THE RECORDS:
BEGIN

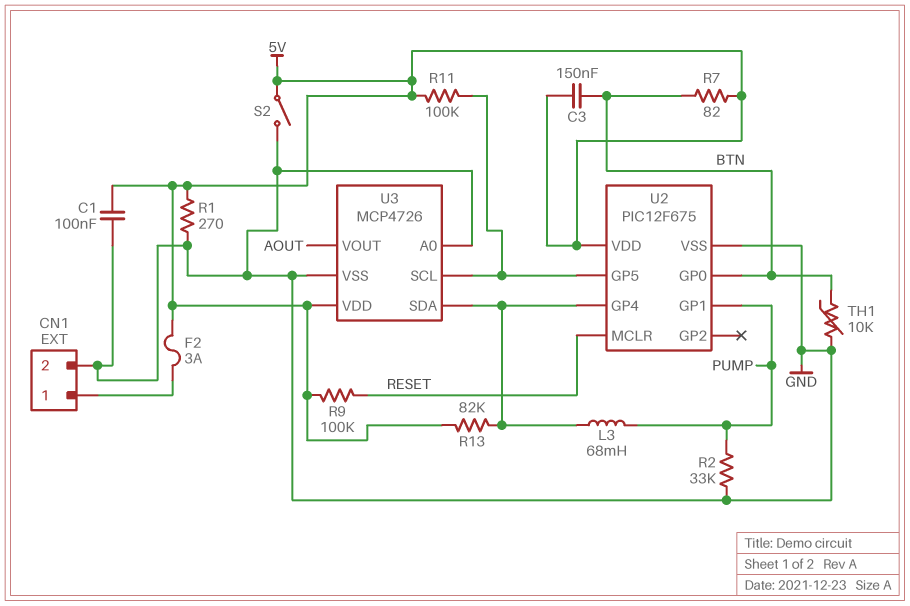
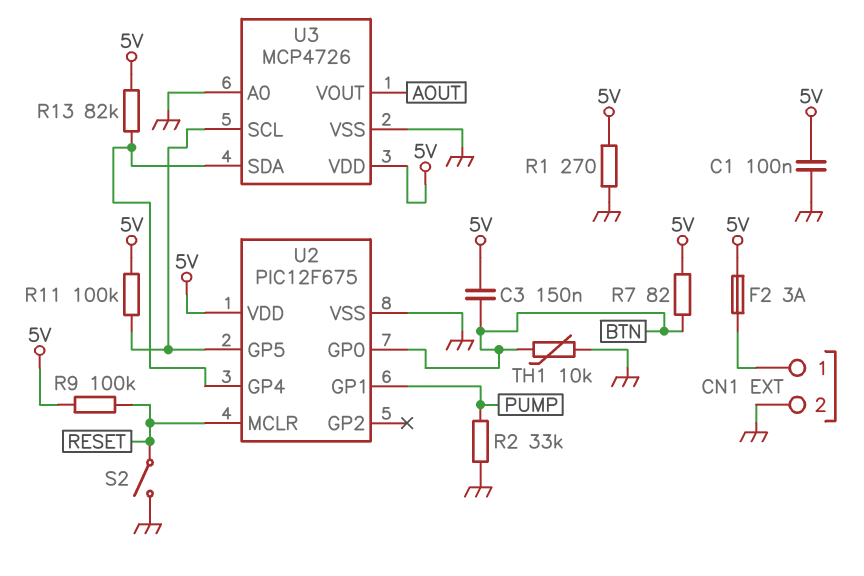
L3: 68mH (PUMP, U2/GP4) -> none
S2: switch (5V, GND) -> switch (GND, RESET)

END
BEGIN

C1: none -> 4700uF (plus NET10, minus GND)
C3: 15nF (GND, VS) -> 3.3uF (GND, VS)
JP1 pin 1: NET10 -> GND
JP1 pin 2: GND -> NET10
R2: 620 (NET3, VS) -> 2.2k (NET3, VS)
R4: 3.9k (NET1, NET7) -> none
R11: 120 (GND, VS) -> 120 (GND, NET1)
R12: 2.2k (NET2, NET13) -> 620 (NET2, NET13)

END
BEGIN

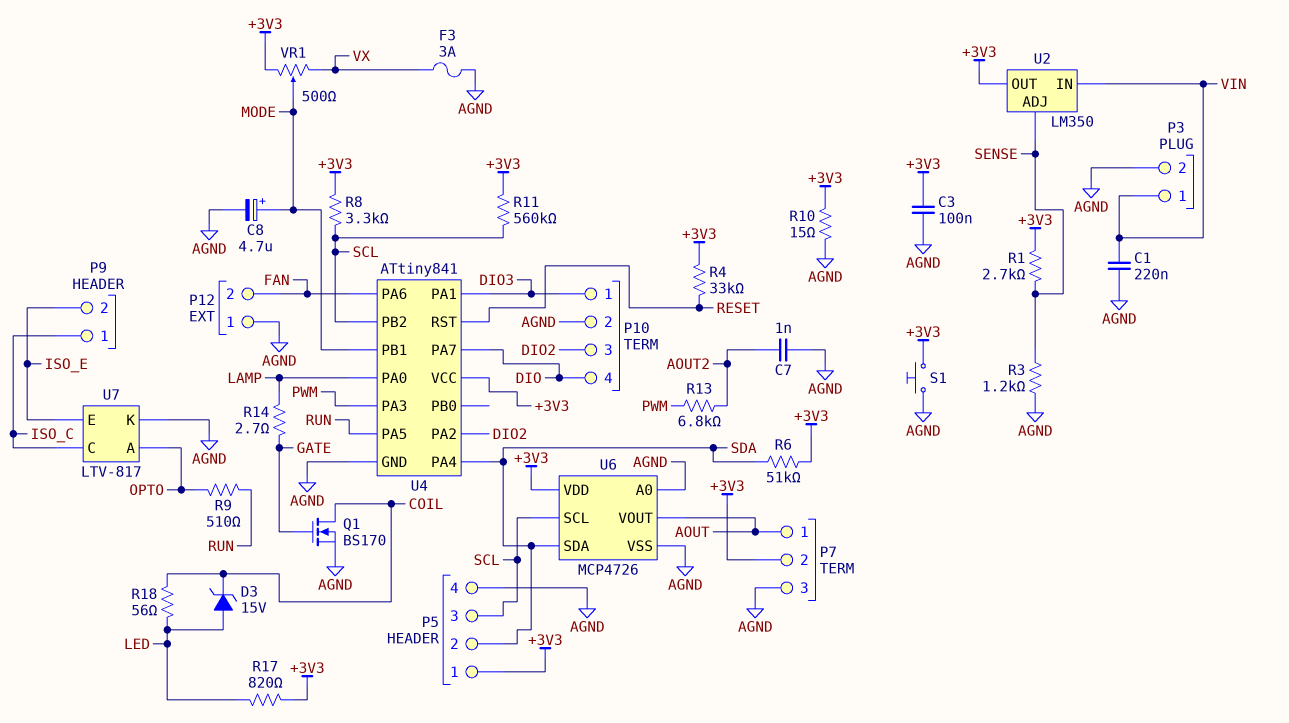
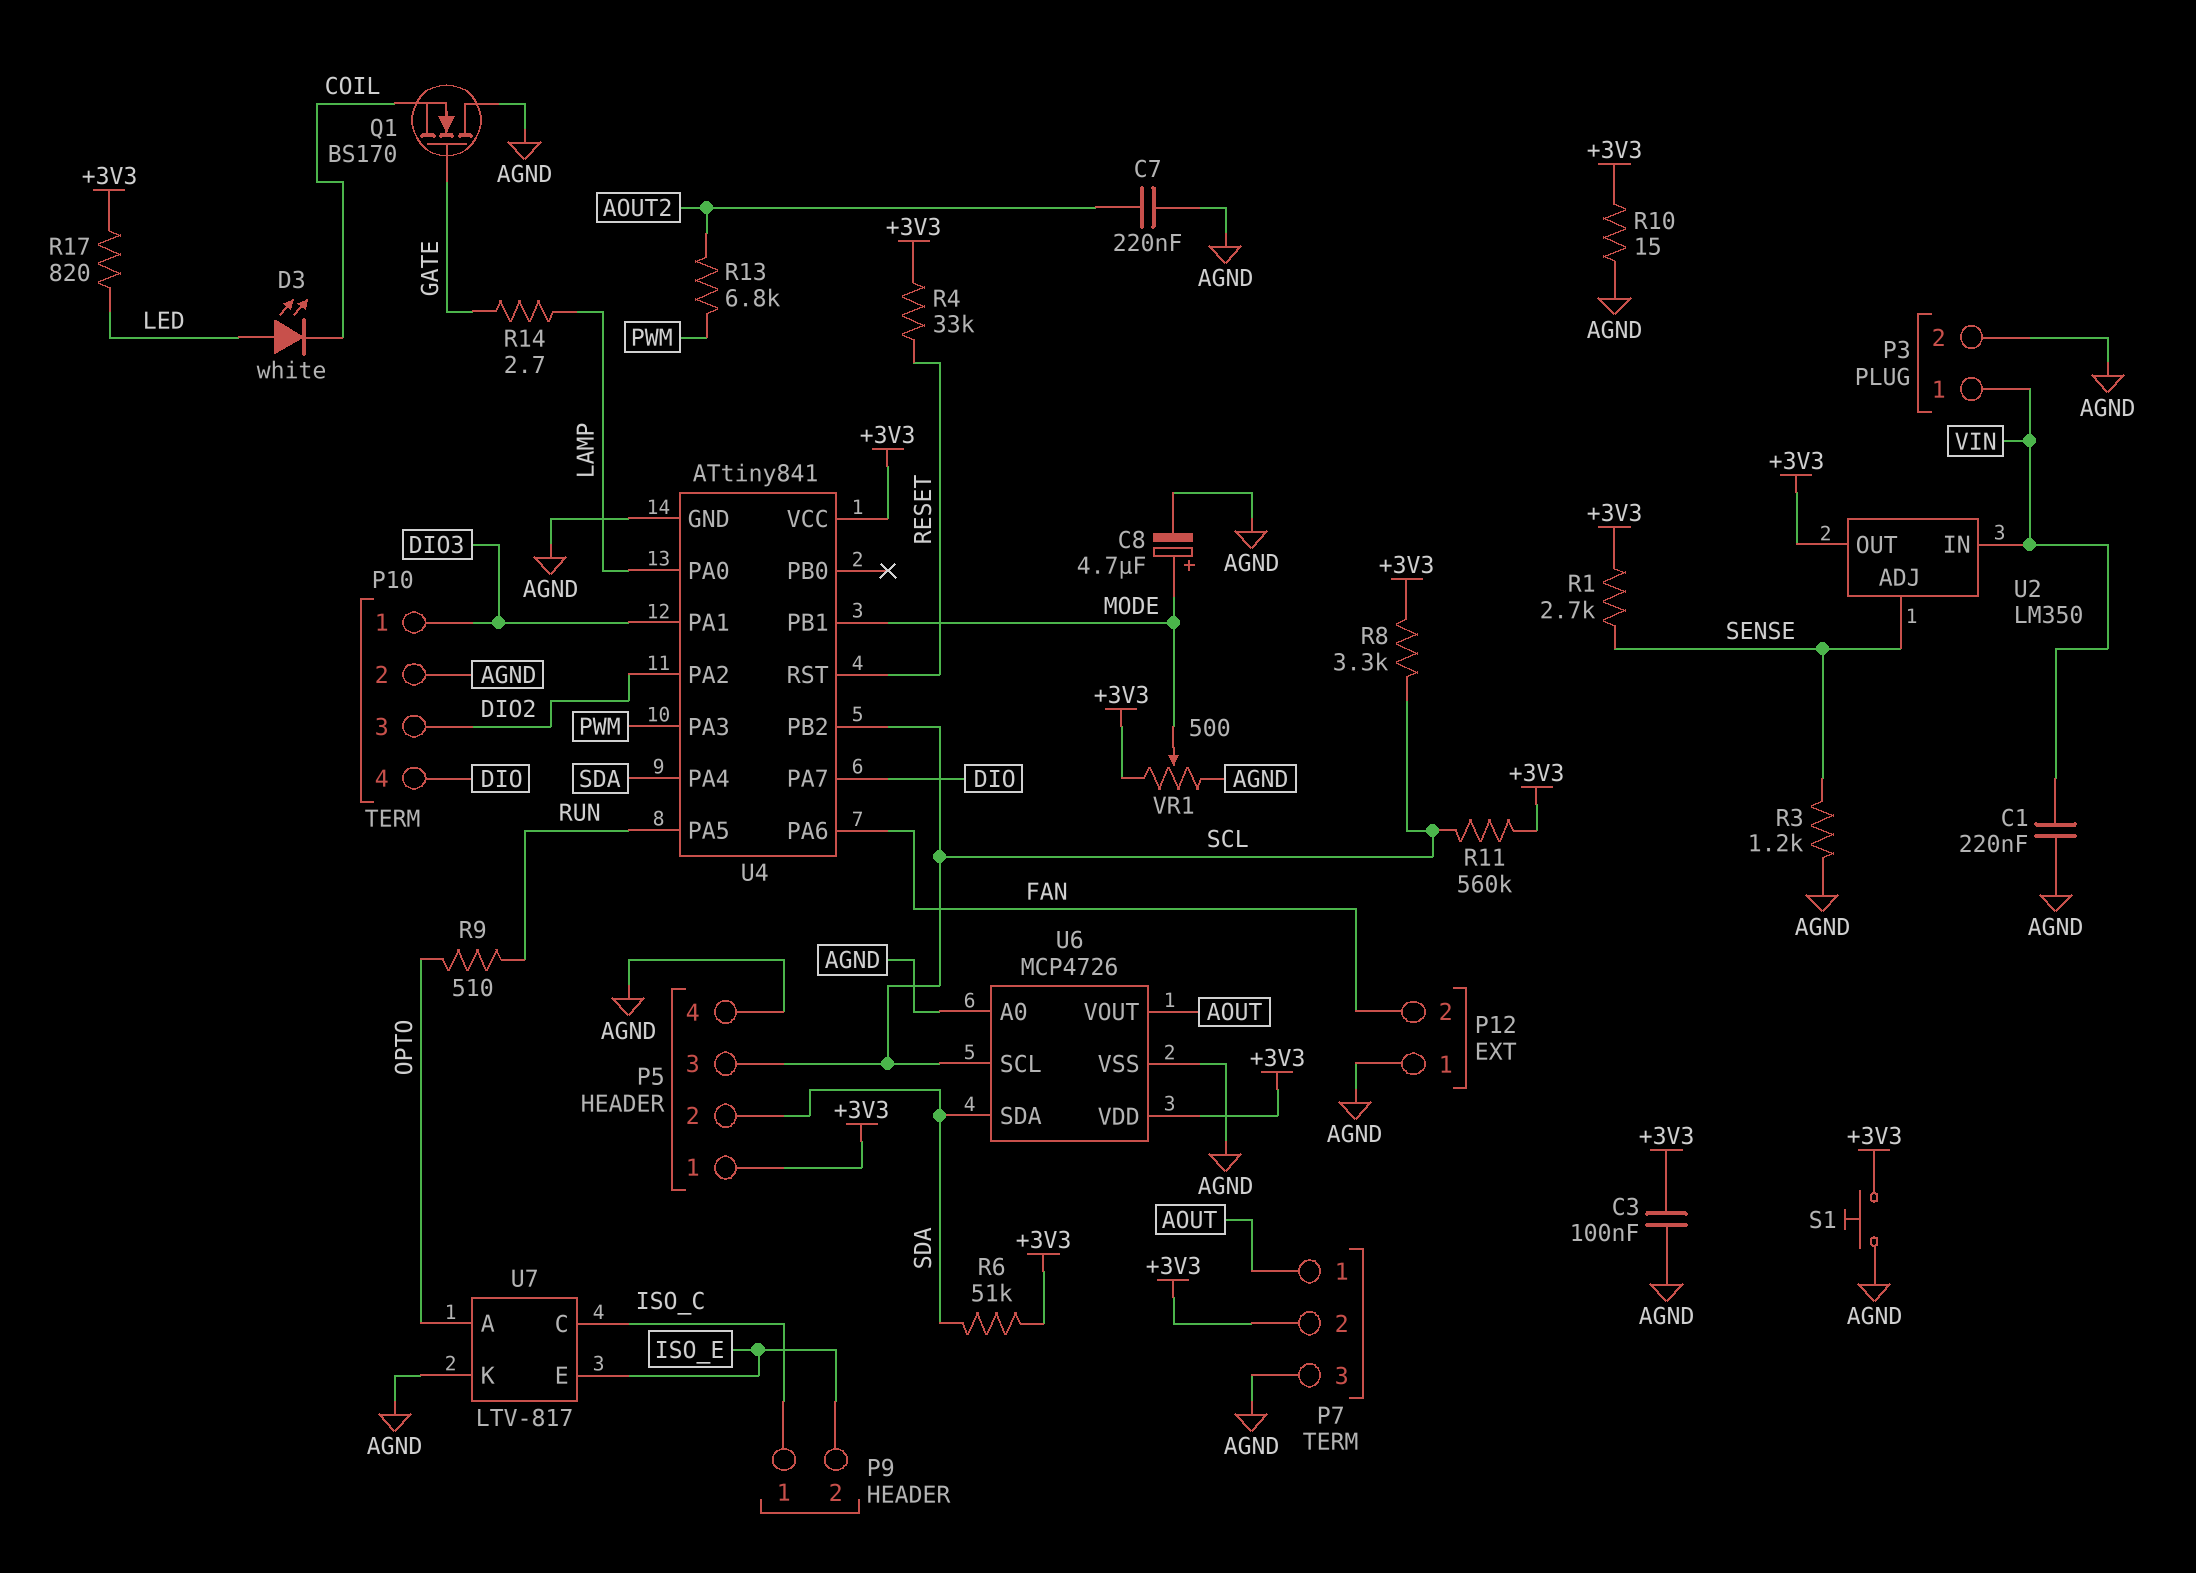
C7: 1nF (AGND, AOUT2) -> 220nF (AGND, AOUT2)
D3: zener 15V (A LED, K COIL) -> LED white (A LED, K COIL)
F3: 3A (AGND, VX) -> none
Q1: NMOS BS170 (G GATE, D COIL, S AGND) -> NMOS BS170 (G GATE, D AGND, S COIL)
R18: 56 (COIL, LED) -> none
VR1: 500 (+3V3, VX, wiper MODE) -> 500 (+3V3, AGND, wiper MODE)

END

YOUR TASK: From the material above, return every line that contains "COIL".

WRITTEN RESPONSE:
D3: zener 15V (A LED, K COIL) -> LED white (A LED, K COIL)
Q1: NMOS BS170 (G GATE, D COIL, S AGND) -> NMOS BS170 (G GATE, D AGND, S COIL)
R18: 56 (COIL, LED) -> none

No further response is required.